■ **WHAT YOU NEED TO DO**: Each record below should be reproduced as it is written, with pictures left out entirely.

■ **RECORDED DATA**:
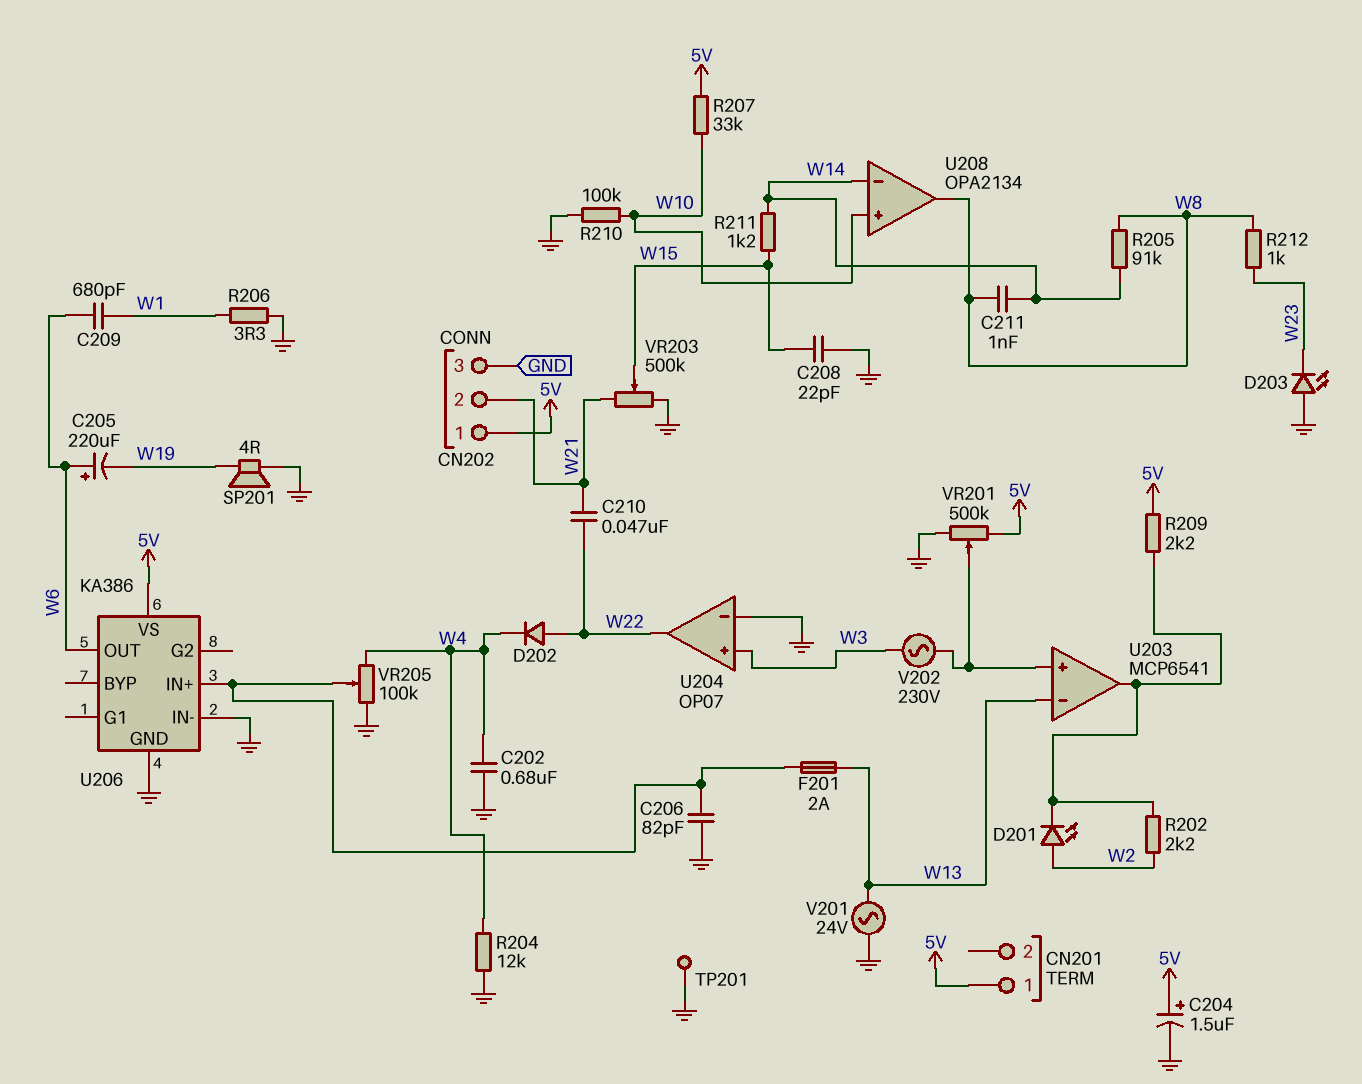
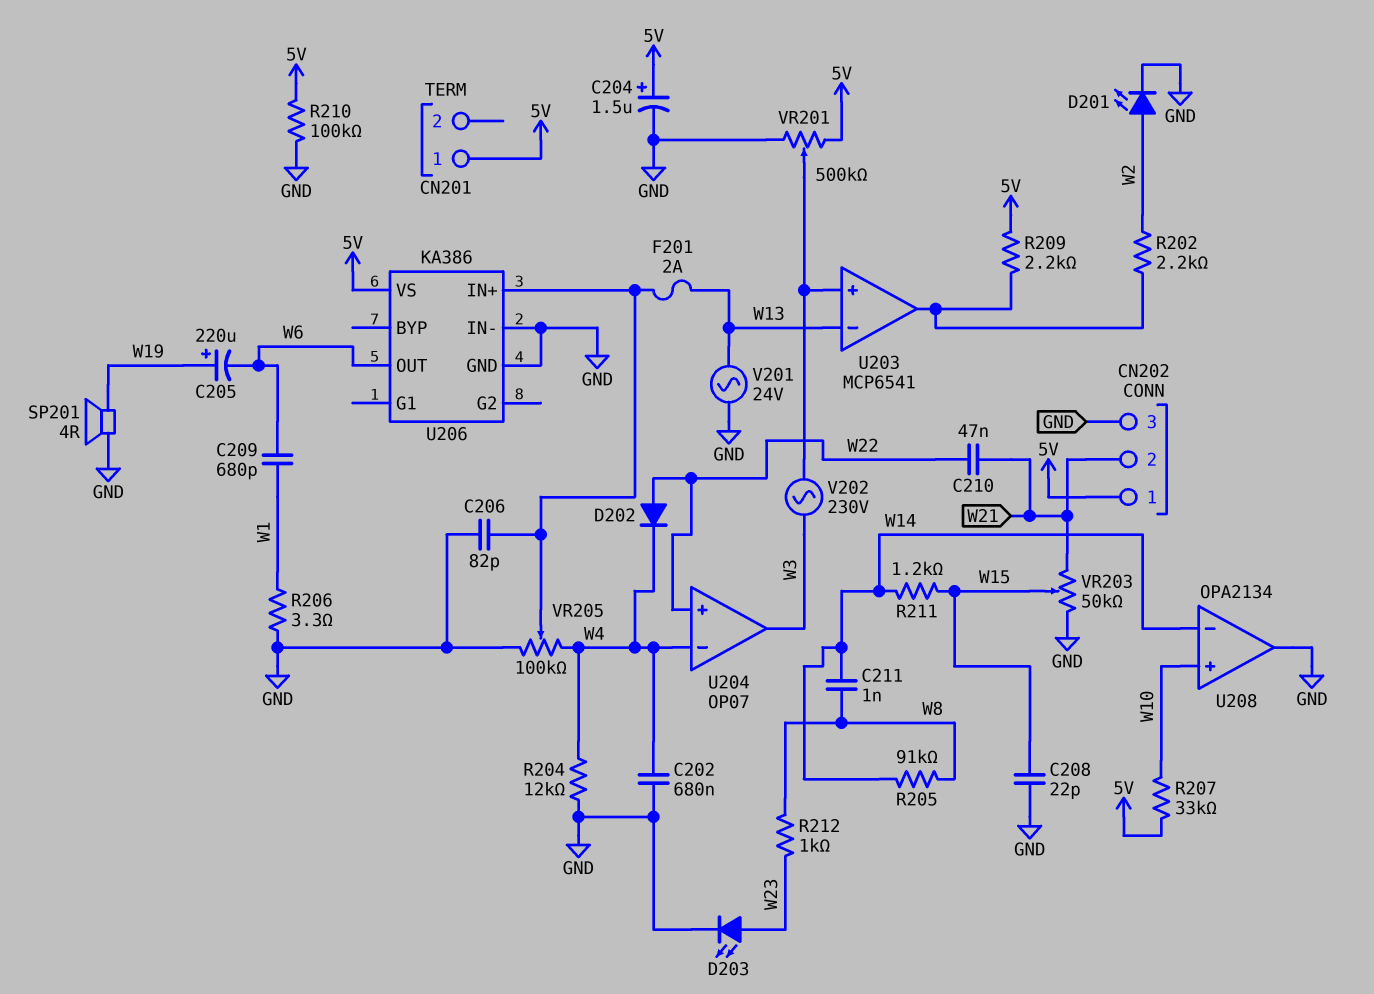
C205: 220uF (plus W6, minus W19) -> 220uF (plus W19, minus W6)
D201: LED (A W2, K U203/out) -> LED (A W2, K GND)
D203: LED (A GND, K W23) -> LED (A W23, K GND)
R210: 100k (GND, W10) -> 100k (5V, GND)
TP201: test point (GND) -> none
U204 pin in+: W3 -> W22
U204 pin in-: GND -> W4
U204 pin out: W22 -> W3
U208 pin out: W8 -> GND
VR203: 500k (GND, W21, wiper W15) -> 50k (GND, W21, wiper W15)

■ **RESPONSE BOX**:
C205: 220uF (plus W6, minus W19) -> 220uF (plus W19, minus W6)
D201: LED (A W2, K U203/out) -> LED (A W2, K GND)
D203: LED (A GND, K W23) -> LED (A W23, K GND)
R210: 100k (GND, W10) -> 100k (5V, GND)
TP201: test point (GND) -> none
U204 pin in+: W3 -> W22
U204 pin in-: GND -> W4
U204 pin out: W22 -> W3
U208 pin out: W8 -> GND
VR203: 500k (GND, W21, wiper W15) -> 50k (GND, W21, wiper W15)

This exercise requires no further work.